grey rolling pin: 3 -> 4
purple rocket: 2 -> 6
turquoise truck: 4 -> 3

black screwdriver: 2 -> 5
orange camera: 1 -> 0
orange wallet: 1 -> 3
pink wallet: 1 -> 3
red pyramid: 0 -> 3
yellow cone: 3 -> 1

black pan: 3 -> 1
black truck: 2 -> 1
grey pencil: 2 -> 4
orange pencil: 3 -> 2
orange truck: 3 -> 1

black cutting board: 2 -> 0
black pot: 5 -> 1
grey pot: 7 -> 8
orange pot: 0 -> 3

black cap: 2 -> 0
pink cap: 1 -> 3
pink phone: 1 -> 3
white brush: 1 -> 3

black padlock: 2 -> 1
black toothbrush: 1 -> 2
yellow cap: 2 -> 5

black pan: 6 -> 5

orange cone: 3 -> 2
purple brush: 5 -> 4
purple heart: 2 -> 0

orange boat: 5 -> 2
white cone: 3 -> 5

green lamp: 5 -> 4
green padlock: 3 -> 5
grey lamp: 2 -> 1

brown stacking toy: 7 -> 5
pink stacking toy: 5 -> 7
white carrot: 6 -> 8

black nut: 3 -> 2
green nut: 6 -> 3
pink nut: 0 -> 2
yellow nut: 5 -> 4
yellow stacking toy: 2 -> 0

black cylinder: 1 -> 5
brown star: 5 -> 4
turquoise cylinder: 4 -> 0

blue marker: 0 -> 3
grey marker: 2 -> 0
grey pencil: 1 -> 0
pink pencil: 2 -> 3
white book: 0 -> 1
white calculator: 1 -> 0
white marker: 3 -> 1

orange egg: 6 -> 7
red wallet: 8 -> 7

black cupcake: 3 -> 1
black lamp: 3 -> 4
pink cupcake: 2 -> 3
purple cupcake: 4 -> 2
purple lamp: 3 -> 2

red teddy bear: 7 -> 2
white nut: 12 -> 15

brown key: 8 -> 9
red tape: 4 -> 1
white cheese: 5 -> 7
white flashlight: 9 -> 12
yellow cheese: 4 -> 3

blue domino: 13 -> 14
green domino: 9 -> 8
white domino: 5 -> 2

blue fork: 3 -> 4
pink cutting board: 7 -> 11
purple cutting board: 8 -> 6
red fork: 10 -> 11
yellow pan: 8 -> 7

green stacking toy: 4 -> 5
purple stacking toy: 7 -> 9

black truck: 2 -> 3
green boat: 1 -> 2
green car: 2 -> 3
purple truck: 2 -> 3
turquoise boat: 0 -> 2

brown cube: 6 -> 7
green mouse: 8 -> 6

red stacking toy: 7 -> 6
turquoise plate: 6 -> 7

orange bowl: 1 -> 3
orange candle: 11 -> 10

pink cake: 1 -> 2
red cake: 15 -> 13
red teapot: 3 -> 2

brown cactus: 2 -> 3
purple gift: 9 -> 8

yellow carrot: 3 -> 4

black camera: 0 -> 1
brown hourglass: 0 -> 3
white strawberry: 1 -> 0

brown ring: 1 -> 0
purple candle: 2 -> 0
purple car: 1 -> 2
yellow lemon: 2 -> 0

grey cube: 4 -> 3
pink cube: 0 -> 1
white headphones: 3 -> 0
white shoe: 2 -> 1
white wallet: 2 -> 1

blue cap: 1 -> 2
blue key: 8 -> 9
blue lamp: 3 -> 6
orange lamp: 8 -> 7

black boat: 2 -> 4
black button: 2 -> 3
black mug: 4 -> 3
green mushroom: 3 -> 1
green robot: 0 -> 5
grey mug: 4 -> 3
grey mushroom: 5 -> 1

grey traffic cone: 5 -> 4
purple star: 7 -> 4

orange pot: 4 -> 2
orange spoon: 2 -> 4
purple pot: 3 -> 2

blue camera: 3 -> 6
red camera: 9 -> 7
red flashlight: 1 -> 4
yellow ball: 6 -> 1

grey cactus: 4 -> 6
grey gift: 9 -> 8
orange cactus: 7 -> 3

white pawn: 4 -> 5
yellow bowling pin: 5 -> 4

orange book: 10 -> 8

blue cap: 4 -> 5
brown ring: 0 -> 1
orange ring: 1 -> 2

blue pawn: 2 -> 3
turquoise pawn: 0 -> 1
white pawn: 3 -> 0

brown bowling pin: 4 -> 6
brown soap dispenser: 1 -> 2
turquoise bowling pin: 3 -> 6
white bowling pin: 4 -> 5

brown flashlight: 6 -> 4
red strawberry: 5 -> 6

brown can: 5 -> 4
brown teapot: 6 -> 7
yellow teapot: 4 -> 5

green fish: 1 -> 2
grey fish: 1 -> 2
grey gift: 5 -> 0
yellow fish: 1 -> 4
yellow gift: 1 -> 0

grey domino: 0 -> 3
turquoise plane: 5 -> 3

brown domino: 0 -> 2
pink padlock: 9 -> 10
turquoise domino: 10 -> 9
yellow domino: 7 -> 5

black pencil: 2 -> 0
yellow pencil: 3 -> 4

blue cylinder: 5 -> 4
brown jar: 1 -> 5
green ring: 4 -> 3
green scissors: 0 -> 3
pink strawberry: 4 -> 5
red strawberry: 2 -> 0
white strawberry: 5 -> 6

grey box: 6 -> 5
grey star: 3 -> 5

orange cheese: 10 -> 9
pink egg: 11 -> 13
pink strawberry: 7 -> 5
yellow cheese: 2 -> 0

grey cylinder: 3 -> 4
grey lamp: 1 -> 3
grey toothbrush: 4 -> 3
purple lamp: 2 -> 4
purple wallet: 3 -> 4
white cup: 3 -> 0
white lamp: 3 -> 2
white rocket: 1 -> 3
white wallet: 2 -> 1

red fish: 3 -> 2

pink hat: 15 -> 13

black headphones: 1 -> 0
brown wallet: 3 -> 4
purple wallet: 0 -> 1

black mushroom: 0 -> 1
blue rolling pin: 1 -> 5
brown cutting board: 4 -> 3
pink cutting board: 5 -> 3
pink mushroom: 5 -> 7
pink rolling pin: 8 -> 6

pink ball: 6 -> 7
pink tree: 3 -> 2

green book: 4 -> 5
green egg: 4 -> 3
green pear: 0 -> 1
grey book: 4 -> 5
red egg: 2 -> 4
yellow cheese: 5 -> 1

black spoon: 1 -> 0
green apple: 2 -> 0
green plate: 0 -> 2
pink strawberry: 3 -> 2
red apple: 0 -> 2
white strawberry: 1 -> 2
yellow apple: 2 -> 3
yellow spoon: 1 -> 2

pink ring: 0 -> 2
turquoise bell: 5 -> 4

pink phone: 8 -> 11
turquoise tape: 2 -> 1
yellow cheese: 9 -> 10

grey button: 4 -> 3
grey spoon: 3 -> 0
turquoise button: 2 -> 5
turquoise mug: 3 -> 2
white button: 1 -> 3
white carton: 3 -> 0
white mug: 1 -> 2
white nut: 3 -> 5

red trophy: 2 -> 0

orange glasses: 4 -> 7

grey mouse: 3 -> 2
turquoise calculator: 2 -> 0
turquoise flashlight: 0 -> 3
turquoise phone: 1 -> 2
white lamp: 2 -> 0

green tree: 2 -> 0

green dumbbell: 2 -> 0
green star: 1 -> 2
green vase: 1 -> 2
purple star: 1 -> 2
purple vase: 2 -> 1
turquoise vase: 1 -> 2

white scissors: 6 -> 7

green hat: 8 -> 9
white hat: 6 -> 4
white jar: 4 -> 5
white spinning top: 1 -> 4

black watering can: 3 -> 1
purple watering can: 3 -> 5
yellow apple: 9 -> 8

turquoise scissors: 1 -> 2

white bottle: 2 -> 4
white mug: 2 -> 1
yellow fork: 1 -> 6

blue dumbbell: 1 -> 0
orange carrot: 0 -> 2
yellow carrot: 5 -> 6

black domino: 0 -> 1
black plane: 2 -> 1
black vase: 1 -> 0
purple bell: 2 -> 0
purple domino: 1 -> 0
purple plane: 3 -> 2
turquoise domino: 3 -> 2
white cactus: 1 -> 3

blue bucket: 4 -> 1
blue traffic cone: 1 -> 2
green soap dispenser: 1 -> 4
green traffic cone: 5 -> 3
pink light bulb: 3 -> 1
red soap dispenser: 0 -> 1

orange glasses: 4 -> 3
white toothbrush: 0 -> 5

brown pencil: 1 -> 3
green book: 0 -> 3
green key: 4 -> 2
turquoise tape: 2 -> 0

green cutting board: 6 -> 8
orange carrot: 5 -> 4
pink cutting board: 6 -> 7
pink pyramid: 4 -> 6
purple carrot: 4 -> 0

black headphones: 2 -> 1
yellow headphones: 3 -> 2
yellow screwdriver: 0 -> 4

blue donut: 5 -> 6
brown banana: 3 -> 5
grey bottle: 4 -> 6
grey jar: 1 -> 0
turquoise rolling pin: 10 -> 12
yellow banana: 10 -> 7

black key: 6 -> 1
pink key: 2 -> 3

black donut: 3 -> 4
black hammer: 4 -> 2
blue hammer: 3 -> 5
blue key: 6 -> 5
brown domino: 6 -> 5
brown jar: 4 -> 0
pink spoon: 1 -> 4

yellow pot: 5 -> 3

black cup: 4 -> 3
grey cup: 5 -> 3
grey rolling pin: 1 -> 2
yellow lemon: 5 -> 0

================

Work request
What you return should be exactly the lines above, starting at the one with "purple bell: 2 -> 0" and ending at the one with "green book: 0 -> 3", and nothing else.

Your solution
purple bell: 2 -> 0
purple domino: 1 -> 0
purple plane: 3 -> 2
turquoise domino: 3 -> 2
white cactus: 1 -> 3

blue bucket: 4 -> 1
blue traffic cone: 1 -> 2
green soap dispenser: 1 -> 4
green traffic cone: 5 -> 3
pink light bulb: 3 -> 1
red soap dispenser: 0 -> 1

orange glasses: 4 -> 3
white toothbrush: 0 -> 5

brown pencil: 1 -> 3
green book: 0 -> 3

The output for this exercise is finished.